Exercise brief ▸ Using the listing below, print exactly everything from the line with "BrownEraser (145,268,59,56) =>" down to the line with "nothing => BlackCup (303,450,101,134)", both included, and nothing more.

#####

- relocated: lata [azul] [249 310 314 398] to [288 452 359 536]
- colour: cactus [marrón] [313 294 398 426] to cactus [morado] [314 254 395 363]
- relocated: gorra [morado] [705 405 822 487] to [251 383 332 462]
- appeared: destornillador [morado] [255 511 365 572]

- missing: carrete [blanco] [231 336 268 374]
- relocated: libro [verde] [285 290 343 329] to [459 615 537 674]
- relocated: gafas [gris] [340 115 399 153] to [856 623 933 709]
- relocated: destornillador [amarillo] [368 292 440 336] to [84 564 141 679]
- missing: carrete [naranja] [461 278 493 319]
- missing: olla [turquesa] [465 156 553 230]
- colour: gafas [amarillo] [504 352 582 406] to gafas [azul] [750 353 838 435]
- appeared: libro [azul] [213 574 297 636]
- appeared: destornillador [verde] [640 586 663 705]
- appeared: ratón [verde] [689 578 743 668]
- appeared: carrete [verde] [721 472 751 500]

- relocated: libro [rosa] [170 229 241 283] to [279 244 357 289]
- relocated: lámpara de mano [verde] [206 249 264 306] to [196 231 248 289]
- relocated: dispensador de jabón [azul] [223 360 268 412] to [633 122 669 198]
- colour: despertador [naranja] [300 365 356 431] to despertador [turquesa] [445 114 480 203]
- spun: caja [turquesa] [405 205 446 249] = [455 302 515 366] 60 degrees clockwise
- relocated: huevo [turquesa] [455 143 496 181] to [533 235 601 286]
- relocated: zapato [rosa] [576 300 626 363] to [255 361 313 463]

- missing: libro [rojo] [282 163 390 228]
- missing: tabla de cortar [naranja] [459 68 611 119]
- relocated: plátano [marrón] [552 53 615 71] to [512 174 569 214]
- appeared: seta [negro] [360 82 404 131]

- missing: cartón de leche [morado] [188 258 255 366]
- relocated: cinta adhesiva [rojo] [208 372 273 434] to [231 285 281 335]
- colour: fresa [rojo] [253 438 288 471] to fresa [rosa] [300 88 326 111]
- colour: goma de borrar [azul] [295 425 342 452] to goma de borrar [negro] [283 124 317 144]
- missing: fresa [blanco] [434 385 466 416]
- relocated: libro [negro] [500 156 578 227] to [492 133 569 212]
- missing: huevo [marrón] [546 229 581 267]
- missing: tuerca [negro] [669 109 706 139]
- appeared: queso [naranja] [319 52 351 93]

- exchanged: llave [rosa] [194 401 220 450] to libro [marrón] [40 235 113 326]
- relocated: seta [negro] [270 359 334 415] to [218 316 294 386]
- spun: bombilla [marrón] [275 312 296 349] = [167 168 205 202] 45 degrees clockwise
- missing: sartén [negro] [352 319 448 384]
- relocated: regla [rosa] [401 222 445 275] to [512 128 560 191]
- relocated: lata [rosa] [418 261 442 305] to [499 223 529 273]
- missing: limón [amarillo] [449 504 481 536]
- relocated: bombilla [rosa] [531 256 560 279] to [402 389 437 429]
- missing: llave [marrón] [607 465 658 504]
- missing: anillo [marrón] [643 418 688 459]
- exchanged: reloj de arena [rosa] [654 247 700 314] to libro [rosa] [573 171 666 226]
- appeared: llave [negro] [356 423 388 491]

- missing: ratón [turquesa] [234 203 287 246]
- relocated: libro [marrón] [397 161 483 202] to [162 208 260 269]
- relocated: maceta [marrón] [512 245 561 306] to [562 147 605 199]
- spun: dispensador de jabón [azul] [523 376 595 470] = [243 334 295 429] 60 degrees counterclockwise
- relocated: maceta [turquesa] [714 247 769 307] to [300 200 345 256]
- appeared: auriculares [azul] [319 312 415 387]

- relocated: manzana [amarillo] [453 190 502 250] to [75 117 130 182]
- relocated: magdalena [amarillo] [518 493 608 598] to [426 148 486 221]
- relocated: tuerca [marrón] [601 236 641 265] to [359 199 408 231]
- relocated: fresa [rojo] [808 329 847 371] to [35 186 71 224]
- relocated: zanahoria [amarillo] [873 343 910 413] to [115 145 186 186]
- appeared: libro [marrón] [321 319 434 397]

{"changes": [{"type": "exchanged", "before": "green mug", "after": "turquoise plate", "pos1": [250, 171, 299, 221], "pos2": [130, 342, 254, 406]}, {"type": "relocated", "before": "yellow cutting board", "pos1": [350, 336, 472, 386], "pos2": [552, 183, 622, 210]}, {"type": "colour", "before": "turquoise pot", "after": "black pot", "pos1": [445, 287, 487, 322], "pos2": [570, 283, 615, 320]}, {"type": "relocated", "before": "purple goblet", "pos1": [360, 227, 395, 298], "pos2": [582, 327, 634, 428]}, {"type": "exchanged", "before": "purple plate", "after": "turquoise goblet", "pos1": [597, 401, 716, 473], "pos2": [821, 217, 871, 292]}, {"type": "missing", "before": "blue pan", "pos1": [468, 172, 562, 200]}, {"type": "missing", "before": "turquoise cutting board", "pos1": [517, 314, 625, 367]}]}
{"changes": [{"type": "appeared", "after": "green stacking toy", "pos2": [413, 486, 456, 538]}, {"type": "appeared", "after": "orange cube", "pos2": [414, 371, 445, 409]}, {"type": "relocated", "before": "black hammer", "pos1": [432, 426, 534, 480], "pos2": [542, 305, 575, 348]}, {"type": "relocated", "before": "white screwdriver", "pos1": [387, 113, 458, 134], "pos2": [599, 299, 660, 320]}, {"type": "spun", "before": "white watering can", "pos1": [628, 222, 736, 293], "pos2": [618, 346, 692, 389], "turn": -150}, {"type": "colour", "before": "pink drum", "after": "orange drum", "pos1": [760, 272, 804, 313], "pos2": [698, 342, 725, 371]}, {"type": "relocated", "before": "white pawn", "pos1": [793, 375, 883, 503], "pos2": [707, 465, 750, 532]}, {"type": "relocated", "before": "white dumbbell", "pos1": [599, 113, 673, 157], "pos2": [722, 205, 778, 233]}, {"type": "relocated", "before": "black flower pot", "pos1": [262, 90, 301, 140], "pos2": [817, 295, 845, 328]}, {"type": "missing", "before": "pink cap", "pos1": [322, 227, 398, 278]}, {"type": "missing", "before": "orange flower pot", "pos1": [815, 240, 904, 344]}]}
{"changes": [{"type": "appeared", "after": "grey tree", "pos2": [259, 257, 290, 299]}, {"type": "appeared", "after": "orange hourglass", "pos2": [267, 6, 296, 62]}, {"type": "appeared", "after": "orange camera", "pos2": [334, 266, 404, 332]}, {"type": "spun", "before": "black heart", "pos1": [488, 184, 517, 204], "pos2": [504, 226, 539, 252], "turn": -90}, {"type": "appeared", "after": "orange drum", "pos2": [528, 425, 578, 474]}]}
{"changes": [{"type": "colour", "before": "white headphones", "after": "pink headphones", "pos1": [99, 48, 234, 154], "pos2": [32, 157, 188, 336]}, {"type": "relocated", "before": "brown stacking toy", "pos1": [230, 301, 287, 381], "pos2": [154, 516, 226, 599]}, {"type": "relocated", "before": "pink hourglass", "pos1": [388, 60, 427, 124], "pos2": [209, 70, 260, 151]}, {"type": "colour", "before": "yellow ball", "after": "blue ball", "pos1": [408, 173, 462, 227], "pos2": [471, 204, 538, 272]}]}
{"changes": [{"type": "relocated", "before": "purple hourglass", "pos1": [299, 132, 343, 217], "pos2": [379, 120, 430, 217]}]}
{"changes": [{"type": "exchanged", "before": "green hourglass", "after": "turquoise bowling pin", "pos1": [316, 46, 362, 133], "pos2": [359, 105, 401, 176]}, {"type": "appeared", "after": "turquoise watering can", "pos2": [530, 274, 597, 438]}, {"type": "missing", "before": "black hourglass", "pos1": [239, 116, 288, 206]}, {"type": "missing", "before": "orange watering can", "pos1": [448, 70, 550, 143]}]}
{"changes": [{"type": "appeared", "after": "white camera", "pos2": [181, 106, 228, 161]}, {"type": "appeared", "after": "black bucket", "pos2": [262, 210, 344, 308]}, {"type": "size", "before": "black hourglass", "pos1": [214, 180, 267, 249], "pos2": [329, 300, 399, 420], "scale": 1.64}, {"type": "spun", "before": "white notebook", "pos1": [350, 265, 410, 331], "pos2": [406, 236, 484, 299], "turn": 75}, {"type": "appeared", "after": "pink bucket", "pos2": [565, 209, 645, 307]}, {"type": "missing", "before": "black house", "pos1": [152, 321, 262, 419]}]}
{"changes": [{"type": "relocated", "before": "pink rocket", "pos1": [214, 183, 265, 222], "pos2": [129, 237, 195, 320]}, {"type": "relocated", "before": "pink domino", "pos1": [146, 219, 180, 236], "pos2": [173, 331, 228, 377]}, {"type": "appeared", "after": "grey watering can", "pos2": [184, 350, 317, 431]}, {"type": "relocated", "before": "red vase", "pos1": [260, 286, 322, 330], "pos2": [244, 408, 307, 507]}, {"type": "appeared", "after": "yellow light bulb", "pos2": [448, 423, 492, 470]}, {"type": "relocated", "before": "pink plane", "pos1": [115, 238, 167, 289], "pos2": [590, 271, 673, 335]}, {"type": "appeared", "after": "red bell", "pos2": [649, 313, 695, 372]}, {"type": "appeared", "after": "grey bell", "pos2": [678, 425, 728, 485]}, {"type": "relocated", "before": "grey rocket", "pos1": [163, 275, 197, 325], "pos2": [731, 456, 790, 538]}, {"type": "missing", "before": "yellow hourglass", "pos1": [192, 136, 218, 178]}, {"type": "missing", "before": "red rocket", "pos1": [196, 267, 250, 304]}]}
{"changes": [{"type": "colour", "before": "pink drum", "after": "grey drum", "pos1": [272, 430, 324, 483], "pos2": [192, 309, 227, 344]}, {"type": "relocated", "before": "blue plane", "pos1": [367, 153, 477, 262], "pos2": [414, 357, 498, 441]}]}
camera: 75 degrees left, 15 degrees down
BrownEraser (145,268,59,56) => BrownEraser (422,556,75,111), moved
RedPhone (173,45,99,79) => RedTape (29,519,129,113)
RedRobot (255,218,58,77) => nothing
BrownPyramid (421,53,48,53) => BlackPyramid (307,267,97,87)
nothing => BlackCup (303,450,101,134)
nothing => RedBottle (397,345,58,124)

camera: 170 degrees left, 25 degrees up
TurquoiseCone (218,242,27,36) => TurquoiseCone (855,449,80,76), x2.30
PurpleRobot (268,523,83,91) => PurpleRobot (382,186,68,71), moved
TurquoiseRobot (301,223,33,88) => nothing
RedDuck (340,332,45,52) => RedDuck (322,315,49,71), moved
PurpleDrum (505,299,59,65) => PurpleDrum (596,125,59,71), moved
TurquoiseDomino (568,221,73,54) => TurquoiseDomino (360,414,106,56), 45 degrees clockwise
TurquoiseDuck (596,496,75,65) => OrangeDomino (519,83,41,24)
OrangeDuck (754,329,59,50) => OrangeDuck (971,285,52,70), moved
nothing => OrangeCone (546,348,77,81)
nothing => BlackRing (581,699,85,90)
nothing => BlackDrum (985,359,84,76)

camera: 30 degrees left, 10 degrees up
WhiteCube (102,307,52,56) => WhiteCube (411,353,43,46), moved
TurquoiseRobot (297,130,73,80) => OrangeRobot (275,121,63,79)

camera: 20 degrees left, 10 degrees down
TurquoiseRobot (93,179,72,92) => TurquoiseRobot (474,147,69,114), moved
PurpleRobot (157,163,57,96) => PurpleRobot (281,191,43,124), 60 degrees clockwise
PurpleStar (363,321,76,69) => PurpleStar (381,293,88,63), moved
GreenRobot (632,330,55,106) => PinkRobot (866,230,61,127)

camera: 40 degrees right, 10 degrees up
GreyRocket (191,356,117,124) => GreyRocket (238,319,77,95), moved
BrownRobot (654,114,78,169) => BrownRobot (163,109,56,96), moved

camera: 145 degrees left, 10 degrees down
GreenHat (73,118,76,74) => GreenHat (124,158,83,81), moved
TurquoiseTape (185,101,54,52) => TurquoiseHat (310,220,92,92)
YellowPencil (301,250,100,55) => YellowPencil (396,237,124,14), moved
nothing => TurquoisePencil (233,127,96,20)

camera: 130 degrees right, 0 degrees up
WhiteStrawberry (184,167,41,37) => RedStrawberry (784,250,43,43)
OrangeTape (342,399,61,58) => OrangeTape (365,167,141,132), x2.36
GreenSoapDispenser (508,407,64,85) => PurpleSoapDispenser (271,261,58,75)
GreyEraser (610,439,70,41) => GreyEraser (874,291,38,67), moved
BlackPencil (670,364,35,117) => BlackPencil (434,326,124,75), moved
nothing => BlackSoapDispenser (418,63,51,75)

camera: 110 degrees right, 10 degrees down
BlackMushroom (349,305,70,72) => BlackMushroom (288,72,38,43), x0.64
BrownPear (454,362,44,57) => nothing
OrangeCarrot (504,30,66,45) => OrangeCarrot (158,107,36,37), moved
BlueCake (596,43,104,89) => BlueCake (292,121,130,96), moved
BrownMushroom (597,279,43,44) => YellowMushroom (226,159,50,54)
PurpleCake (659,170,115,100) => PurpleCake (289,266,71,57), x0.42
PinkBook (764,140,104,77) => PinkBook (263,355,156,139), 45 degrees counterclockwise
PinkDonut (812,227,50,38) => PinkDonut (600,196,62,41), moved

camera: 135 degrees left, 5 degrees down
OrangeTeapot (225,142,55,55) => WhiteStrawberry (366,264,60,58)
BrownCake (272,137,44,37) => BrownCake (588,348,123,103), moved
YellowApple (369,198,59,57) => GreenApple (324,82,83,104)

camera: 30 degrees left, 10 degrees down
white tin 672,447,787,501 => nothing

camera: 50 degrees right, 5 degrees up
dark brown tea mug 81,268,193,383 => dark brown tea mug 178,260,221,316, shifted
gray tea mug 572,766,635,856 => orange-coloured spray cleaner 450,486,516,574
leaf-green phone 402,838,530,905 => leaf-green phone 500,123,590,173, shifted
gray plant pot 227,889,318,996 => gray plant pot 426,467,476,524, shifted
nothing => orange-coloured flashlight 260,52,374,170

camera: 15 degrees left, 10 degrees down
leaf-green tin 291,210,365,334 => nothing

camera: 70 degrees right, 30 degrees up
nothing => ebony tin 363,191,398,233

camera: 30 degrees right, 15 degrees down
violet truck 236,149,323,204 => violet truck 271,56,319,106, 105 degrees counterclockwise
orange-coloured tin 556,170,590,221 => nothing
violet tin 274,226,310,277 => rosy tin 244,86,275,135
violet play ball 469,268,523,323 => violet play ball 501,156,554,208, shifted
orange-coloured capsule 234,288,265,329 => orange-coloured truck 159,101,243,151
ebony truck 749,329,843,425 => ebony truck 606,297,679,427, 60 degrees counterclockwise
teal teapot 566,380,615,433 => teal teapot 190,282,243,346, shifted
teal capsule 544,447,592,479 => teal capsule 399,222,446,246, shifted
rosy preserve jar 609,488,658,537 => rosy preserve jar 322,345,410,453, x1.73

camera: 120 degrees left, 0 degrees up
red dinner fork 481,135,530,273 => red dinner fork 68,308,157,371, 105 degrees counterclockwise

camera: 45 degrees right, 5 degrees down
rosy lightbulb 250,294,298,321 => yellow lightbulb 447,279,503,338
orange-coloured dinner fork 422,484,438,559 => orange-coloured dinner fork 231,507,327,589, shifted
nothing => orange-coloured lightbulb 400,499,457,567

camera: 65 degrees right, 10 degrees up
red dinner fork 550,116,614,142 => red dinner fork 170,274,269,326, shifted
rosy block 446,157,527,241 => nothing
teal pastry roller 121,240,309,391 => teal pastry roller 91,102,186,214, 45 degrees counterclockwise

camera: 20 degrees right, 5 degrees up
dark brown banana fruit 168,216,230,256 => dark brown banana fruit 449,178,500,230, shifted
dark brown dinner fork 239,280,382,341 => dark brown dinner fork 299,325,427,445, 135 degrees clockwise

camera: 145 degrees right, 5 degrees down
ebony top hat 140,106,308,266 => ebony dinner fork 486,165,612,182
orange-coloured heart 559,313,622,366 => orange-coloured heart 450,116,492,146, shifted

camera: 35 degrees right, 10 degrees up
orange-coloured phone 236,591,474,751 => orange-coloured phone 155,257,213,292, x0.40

#####

Output below ▸
BrownEraser (145,268,59,56) => BrownEraser (422,556,75,111), moved
RedPhone (173,45,99,79) => RedTape (29,519,129,113)
RedRobot (255,218,58,77) => nothing
BrownPyramid (421,53,48,53) => BlackPyramid (307,267,97,87)
nothing => BlackCup (303,450,101,134)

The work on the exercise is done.